[Stored items]
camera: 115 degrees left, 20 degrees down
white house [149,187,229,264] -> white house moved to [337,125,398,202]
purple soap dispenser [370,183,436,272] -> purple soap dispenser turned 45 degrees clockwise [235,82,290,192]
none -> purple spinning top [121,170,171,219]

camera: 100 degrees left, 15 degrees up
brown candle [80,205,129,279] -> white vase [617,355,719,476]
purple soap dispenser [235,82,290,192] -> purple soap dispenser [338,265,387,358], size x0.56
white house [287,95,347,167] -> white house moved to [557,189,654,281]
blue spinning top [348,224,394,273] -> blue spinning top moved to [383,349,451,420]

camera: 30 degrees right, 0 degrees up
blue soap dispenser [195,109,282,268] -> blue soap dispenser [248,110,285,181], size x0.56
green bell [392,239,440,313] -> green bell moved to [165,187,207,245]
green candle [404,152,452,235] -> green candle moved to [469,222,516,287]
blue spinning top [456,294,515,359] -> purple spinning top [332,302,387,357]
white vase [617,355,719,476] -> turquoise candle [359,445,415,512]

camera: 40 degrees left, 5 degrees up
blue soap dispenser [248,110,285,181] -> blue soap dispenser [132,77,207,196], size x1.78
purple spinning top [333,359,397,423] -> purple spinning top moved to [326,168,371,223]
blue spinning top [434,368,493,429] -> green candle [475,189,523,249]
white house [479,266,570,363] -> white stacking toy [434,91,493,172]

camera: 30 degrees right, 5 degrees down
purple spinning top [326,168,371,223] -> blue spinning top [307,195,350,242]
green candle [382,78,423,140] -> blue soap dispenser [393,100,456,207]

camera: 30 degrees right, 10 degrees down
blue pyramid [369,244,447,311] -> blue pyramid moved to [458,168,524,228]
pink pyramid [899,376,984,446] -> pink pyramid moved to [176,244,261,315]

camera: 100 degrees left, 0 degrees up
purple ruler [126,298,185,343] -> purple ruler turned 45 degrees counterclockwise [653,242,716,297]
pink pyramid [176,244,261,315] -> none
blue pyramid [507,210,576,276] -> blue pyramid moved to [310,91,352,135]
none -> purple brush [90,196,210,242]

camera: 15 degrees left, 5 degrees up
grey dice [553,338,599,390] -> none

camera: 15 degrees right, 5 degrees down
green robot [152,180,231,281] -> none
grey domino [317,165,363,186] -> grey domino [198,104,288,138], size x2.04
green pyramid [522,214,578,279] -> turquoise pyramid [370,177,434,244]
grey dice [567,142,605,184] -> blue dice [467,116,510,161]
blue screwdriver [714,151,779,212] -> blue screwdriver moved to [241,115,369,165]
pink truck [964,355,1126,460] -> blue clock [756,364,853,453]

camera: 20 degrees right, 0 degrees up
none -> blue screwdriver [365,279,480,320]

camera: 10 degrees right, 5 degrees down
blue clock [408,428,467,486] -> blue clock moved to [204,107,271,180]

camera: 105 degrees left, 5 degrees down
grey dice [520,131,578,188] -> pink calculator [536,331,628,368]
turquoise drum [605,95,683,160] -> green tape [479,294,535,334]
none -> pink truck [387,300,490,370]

- Task details: Copy the records above exactly, beginning at the line that contains "green robot [152,180,231,281] -> none" and stopping after the line that contains "grey dice [567,142,605,184]".

- Solution below:
green robot [152,180,231,281] -> none
grey domino [317,165,363,186] -> grey domino [198,104,288,138], size x2.04
green pyramid [522,214,578,279] -> turquoise pyramid [370,177,434,244]
grey dice [567,142,605,184] -> blue dice [467,116,510,161]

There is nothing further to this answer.